Beginning with the line where "R2: none -> 560 (G13, VBAT)" appears, please restate each line of the records below word for word until the last one, inclusive, and nothing else.
(Beginning of Given records)
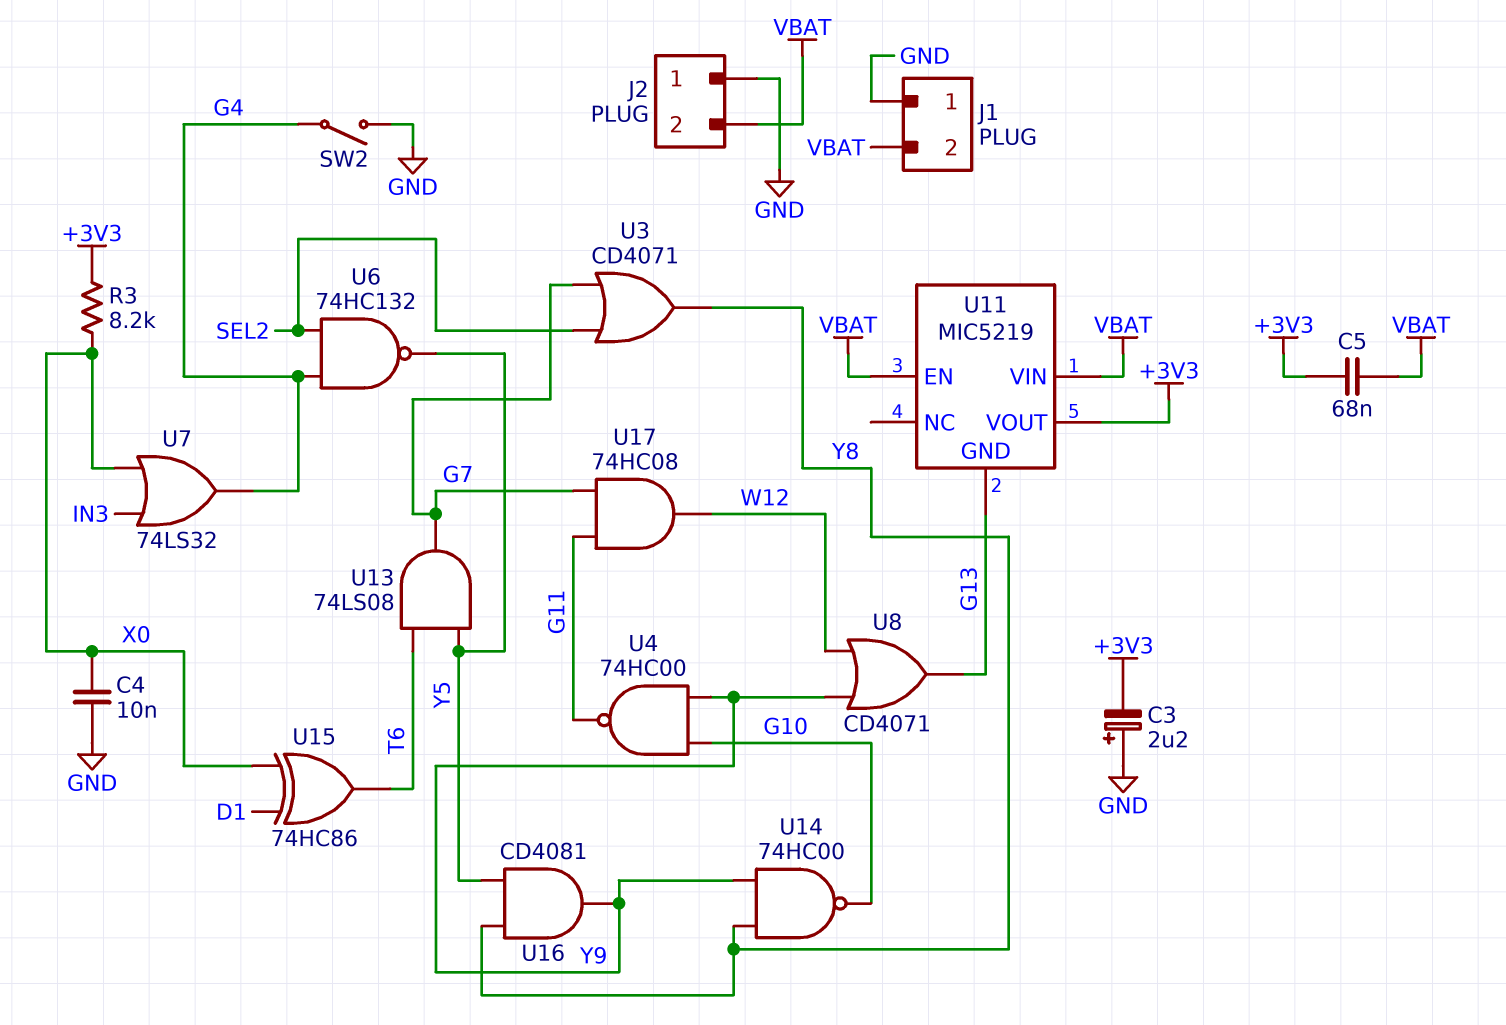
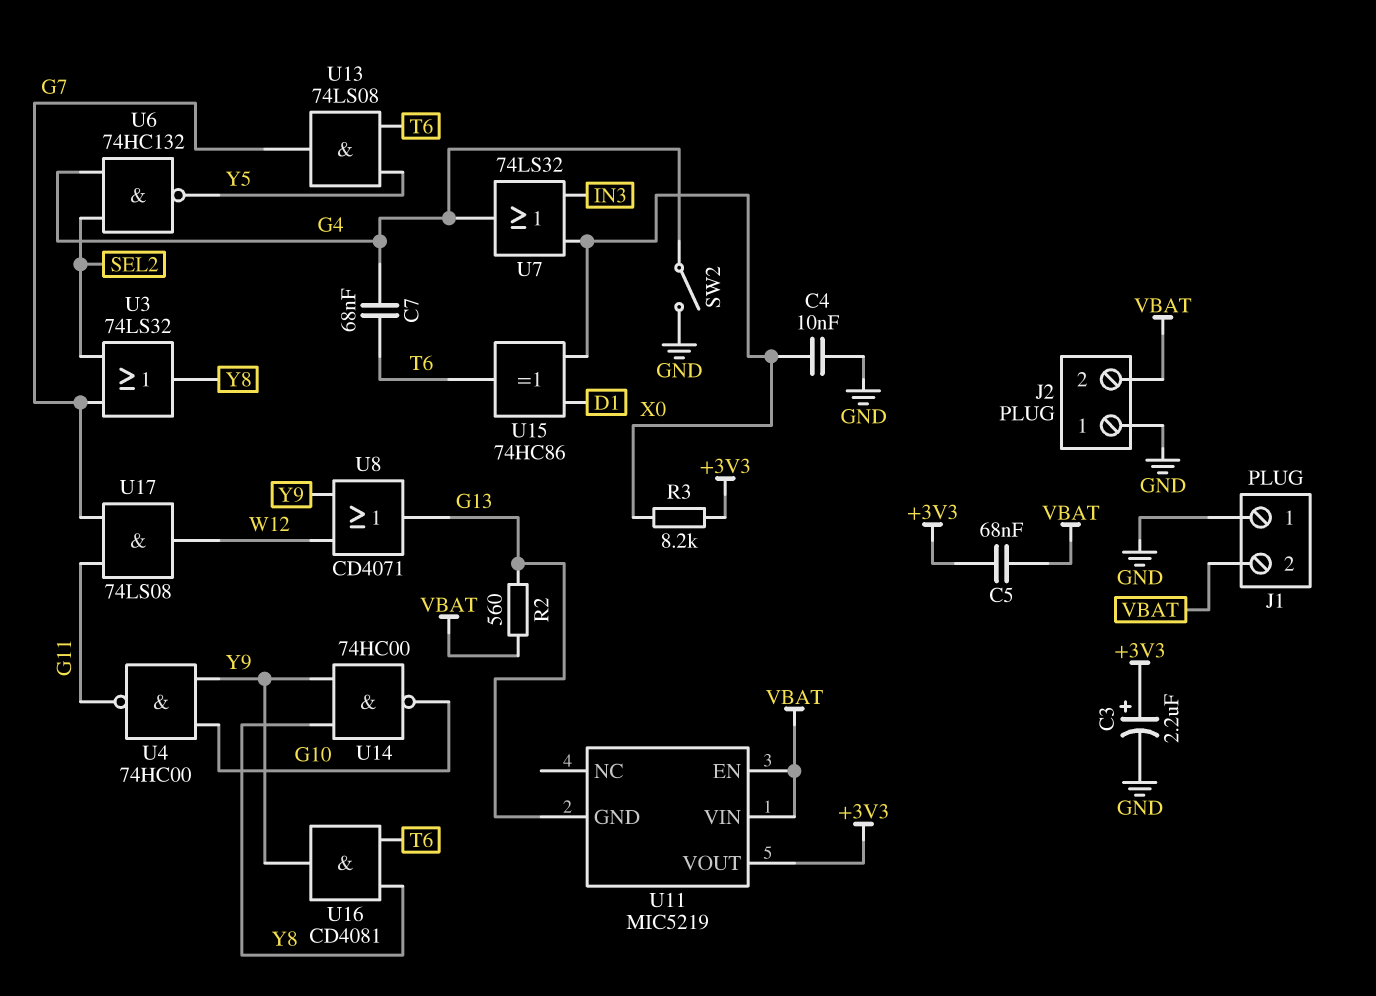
C3: 2.2uF (plus GND, minus +3V3) -> 2.2uF (plus +3V3, minus GND)
C7: none -> 68nF (G4, T6)
R2: none -> 560 (G13, VBAT)
U3: OR CD4071 (in G7, in SEL2, out Y8) -> OR 74LS32 (in G7, in SEL2, out Y8)
U16: AND CD4081 (in Y5, in Y8, out Y9) -> AND CD4081 (in T6, in Y8, out Y9)
U17: AND 74HC08 (in G7, in G11, out W12) -> AND 74LS08 (in G7, in G11, out W12)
(End of Given records)
• **Exercise response**
R2: none -> 560 (G13, VBAT)
U3: OR CD4071 (in G7, in SEL2, out Y8) -> OR 74LS32 (in G7, in SEL2, out Y8)
U16: AND CD4081 (in Y5, in Y8, out Y9) -> AND CD4081 (in T6, in Y8, out Y9)
U17: AND 74HC08 (in G7, in G11, out W12) -> AND 74LS08 (in G7, in G11, out W12)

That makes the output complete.